§ Your task: Put these lines into a numbered list, dropping any blank lines.

+++ Provided information +++

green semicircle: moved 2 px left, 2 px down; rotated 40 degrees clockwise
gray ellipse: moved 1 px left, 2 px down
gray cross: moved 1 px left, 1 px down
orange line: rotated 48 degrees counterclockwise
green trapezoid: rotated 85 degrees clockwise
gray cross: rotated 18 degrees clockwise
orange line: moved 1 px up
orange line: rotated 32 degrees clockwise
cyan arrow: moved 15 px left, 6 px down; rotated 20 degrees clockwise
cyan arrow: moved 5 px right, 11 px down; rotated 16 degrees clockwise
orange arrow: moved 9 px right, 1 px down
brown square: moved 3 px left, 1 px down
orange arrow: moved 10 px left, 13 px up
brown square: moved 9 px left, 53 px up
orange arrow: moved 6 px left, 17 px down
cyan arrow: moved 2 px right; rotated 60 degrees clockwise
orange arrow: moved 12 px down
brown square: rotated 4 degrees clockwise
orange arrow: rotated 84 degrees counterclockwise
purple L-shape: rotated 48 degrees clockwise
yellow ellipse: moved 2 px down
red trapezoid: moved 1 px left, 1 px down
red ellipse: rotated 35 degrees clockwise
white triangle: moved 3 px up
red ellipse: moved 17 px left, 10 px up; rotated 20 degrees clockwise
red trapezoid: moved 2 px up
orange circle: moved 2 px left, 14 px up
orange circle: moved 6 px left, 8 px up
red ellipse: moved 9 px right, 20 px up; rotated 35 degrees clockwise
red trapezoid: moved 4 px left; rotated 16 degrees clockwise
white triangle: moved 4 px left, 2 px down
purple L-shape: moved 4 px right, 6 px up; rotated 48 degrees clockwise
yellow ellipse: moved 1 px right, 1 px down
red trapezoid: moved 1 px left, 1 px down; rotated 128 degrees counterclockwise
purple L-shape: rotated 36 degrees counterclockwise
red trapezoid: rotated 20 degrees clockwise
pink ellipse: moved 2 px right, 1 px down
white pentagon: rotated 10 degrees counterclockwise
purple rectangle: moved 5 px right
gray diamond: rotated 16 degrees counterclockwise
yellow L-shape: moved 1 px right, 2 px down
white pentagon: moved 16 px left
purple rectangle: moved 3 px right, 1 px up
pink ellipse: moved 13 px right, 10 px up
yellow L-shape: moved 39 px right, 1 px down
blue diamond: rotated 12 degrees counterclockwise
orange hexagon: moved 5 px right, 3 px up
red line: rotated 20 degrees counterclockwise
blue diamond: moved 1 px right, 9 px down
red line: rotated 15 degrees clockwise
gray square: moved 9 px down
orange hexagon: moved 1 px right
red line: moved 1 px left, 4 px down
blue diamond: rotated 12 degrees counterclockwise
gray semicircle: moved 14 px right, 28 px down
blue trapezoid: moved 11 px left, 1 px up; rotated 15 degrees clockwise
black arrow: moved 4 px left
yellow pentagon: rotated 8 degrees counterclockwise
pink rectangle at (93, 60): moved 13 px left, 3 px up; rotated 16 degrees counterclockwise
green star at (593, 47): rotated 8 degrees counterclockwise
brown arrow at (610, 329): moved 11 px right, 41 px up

+++

§ Problem solution:
1. green semicircle: moved 2 px left, 2 px down; rotated 40 degrees clockwise
2. gray ellipse: moved 1 px left, 2 px down
3. gray cross: moved 1 px left, 1 px down
4. orange line: rotated 48 degrees counterclockwise
5. green trapezoid: rotated 85 degrees clockwise
6. gray cross: rotated 18 degrees clockwise
7. orange line: moved 1 px up
8. orange line: rotated 32 degrees clockwise
9. cyan arrow: moved 15 px left, 6 px down; rotated 20 degrees clockwise
10. cyan arrow: moved 5 px right, 11 px down; rotated 16 degrees clockwise
11. orange arrow: moved 9 px right, 1 px down
12. brown square: moved 3 px left, 1 px down
13. orange arrow: moved 10 px left, 13 px up
14. brown square: moved 9 px left, 53 px up
15. orange arrow: moved 6 px left, 17 px down
16. cyan arrow: moved 2 px right; rotated 60 degrees clockwise
17. orange arrow: moved 12 px down
18. brown square: rotated 4 degrees clockwise
19. orange arrow: rotated 84 degrees counterclockwise
20. purple L-shape: rotated 48 degrees clockwise
21. yellow ellipse: moved 2 px down
22. red trapezoid: moved 1 px left, 1 px down
23. red ellipse: rotated 35 degrees clockwise
24. white triangle: moved 3 px up
25. red ellipse: moved 17 px left, 10 px up; rotated 20 degrees clockwise
26. red trapezoid: moved 2 px up
27. orange circle: moved 2 px left, 14 px up
28. orange circle: moved 6 px left, 8 px up
29. red ellipse: moved 9 px right, 20 px up; rotated 35 degrees clockwise
30. red trapezoid: moved 4 px left; rotated 16 degrees clockwise
31. white triangle: moved 4 px left, 2 px down
32. purple L-shape: moved 4 px right, 6 px up; rotated 48 degrees clockwise
33. yellow ellipse: moved 1 px right, 1 px down
34. red trapezoid: moved 1 px left, 1 px down; rotated 128 degrees counterclockwise
35. purple L-shape: rotated 36 degrees counterclockwise
36. red trapezoid: rotated 20 degrees clockwise
37. pink ellipse: moved 2 px right, 1 px down
38. white pentagon: rotated 10 degrees counterclockwise
39. purple rectangle: moved 5 px right
40. gray diamond: rotated 16 degrees counterclockwise
41. yellow L-shape: moved 1 px right, 2 px down
42. white pentagon: moved 16 px left
43. purple rectangle: moved 3 px right, 1 px up
44. pink ellipse: moved 13 px right, 10 px up
45. yellow L-shape: moved 39 px right, 1 px down
46. blue diamond: rotated 12 degrees counterclockwise
47. orange hexagon: moved 5 px right, 3 px up
48. red line: rotated 20 degrees counterclockwise
49. blue diamond: moved 1 px right, 9 px down
50. red line: rotated 15 degrees clockwise
51. gray square: moved 9 px down
52. orange hexagon: moved 1 px right
53. red line: moved 1 px left, 4 px down
54. blue diamond: rotated 12 degrees counterclockwise
55. gray semicircle: moved 14 px right, 28 px down
56. blue trapezoid: moved 11 px left, 1 px up; rotated 15 degrees clockwise
57. black arrow: moved 4 px left
58. yellow pentagon: rotated 8 degrees counterclockwise
59. pink rectangle at (93, 60): moved 13 px left, 3 px up; rotated 16 degrees counterclockwise
60. green star at (593, 47): rotated 8 degrees counterclockwise
61. brown arrow at (610, 329): moved 11 px right, 41 px up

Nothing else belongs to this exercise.